(Exercise) Copy out all the records, word for word.

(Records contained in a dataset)
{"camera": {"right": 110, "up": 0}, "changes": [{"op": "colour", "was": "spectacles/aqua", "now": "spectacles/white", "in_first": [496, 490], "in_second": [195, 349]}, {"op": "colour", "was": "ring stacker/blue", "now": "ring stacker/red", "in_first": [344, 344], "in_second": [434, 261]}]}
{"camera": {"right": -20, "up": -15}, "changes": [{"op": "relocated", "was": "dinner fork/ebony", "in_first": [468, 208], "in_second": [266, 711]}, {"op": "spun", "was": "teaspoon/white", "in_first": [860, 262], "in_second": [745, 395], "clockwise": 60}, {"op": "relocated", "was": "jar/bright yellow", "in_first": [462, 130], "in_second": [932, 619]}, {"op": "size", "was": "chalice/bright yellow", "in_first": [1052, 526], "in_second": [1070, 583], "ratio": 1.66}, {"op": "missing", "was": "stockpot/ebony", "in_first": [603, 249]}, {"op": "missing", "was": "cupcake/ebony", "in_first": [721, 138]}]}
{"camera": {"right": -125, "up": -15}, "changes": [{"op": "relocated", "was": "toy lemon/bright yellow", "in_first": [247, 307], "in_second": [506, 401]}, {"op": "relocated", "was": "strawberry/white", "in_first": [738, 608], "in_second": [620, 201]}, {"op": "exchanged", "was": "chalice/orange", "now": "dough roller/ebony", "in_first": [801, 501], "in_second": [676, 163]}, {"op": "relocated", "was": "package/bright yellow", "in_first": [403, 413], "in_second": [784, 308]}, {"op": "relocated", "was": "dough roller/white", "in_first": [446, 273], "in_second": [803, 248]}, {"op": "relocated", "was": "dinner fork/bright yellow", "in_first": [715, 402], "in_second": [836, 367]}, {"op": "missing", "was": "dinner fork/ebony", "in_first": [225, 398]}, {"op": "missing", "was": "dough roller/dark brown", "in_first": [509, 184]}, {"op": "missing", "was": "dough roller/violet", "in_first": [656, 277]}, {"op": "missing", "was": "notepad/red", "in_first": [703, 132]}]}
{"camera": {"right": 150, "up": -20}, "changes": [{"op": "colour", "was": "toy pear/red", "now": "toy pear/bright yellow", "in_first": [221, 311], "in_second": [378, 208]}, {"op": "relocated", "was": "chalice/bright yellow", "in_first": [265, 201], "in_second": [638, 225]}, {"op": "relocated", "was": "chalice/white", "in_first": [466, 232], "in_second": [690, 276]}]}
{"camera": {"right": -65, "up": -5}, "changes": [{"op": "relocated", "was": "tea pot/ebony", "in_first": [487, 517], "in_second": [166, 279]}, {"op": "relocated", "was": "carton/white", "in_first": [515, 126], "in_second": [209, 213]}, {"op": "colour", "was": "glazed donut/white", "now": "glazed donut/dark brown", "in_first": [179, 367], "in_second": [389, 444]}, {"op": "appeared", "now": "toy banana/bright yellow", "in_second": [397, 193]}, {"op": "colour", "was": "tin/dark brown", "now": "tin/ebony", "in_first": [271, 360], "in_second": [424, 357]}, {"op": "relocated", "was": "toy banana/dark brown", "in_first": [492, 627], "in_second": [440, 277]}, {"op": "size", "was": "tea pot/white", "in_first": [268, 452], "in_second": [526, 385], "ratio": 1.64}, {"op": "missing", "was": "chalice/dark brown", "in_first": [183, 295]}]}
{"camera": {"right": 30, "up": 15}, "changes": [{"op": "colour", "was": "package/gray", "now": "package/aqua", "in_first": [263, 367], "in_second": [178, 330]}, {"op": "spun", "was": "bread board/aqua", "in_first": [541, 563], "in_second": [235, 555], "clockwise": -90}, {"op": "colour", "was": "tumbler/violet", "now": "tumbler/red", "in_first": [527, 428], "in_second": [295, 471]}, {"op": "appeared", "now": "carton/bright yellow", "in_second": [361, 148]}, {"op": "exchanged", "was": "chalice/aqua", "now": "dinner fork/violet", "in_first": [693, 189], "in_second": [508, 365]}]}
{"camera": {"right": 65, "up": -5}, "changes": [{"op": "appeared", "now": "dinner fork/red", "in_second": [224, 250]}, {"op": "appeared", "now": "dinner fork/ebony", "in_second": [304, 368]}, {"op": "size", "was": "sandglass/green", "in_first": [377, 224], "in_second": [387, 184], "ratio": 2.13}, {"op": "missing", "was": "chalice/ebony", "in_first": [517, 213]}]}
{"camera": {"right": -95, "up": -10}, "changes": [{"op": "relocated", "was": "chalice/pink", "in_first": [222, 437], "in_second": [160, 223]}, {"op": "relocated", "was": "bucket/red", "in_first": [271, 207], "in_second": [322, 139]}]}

(Final answer)
{"camera": {"right": 110, "up": 0}, "changes": [{"op": "colour", "was": "spectacles/aqua", "now": "spectacles/white", "in_first": [496, 490], "in_second": [195, 349]}, {"op": "colour", "was": "ring stacker/blue", "now": "ring stacker/red", "in_first": [344, 344], "in_second": [434, 261]}]}
{"camera": {"right": -20, "up": -15}, "changes": [{"op": "relocated", "was": "dinner fork/ebony", "in_first": [468, 208], "in_second": [266, 711]}, {"op": "spun", "was": "teaspoon/white", "in_first": [860, 262], "in_second": [745, 395], "clockwise": 60}, {"op": "relocated", "was": "jar/bright yellow", "in_first": [462, 130], "in_second": [932, 619]}, {"op": "size", "was": "chalice/bright yellow", "in_first": [1052, 526], "in_second": [1070, 583], "ratio": 1.66}, {"op": "missing", "was": "stockpot/ebony", "in_first": [603, 249]}, {"op": "missing", "was": "cupcake/ebony", "in_first": [721, 138]}]}
{"camera": {"right": -125, "up": -15}, "changes": [{"op": "relocated", "was": "toy lemon/bright yellow", "in_first": [247, 307], "in_second": [506, 401]}, {"op": "relocated", "was": "strawberry/white", "in_first": [738, 608], "in_second": [620, 201]}, {"op": "exchanged", "was": "chalice/orange", "now": "dough roller/ebony", "in_first": [801, 501], "in_second": [676, 163]}, {"op": "relocated", "was": "package/bright yellow", "in_first": [403, 413], "in_second": [784, 308]}, {"op": "relocated", "was": "dough roller/white", "in_first": [446, 273], "in_second": [803, 248]}, {"op": "relocated", "was": "dinner fork/bright yellow", "in_first": [715, 402], "in_second": [836, 367]}, {"op": "missing", "was": "dinner fork/ebony", "in_first": [225, 398]}, {"op": "missing", "was": "dough roller/dark brown", "in_first": [509, 184]}, {"op": "missing", "was": "dough roller/violet", "in_first": [656, 277]}, {"op": "missing", "was": "notepad/red", "in_first": [703, 132]}]}
{"camera": {"right": 150, "up": -20}, "changes": [{"op": "colour", "was": "toy pear/red", "now": "toy pear/bright yellow", "in_first": [221, 311], "in_second": [378, 208]}, {"op": "relocated", "was": "chalice/bright yellow", "in_first": [265, 201], "in_second": [638, 225]}, {"op": "relocated", "was": "chalice/white", "in_first": [466, 232], "in_second": [690, 276]}]}
{"camera": {"right": -65, "up": -5}, "changes": [{"op": "relocated", "was": "tea pot/ebony", "in_first": [487, 517], "in_second": [166, 279]}, {"op": "relocated", "was": "carton/white", "in_first": [515, 126], "in_second": [209, 213]}, {"op": "colour", "was": "glazed donut/white", "now": "glazed donut/dark brown", "in_first": [179, 367], "in_second": [389, 444]}, {"op": "appeared", "now": "toy banana/bright yellow", "in_second": [397, 193]}, {"op": "colour", "was": "tin/dark brown", "now": "tin/ebony", "in_first": [271, 360], "in_second": [424, 357]}, {"op": "relocated", "was": "toy banana/dark brown", "in_first": [492, 627], "in_second": [440, 277]}, {"op": "size", "was": "tea pot/white", "in_first": [268, 452], "in_second": [526, 385], "ratio": 1.64}, {"op": "missing", "was": "chalice/dark brown", "in_first": [183, 295]}]}
{"camera": {"right": 30, "up": 15}, "changes": [{"op": "colour", "was": "package/gray", "now": "package/aqua", "in_first": [263, 367], "in_second": [178, 330]}, {"op": "spun", "was": "bread board/aqua", "in_first": [541, 563], "in_second": [235, 555], "clockwise": -90}, {"op": "colour", "was": "tumbler/violet", "now": "tumbler/red", "in_first": [527, 428], "in_second": [295, 471]}, {"op": "appeared", "now": "carton/bright yellow", "in_second": [361, 148]}, {"op": "exchanged", "was": "chalice/aqua", "now": "dinner fork/violet", "in_first": [693, 189], "in_second": [508, 365]}]}
{"camera": {"right": 65, "up": -5}, "changes": [{"op": "appeared", "now": "dinner fork/red", "in_second": [224, 250]}, {"op": "appeared", "now": "dinner fork/ebony", "in_second": [304, 368]}, {"op": "size", "was": "sandglass/green", "in_first": [377, 224], "in_second": [387, 184], "ratio": 2.13}, {"op": "missing", "was": "chalice/ebony", "in_first": [517, 213]}]}
{"camera": {"right": -95, "up": -10}, "changes": [{"op": "relocated", "was": "chalice/pink", "in_first": [222, 437], "in_second": [160, 223]}, {"op": "relocated", "was": "bucket/red", "in_first": [271, 207], "in_second": [322, 139]}]}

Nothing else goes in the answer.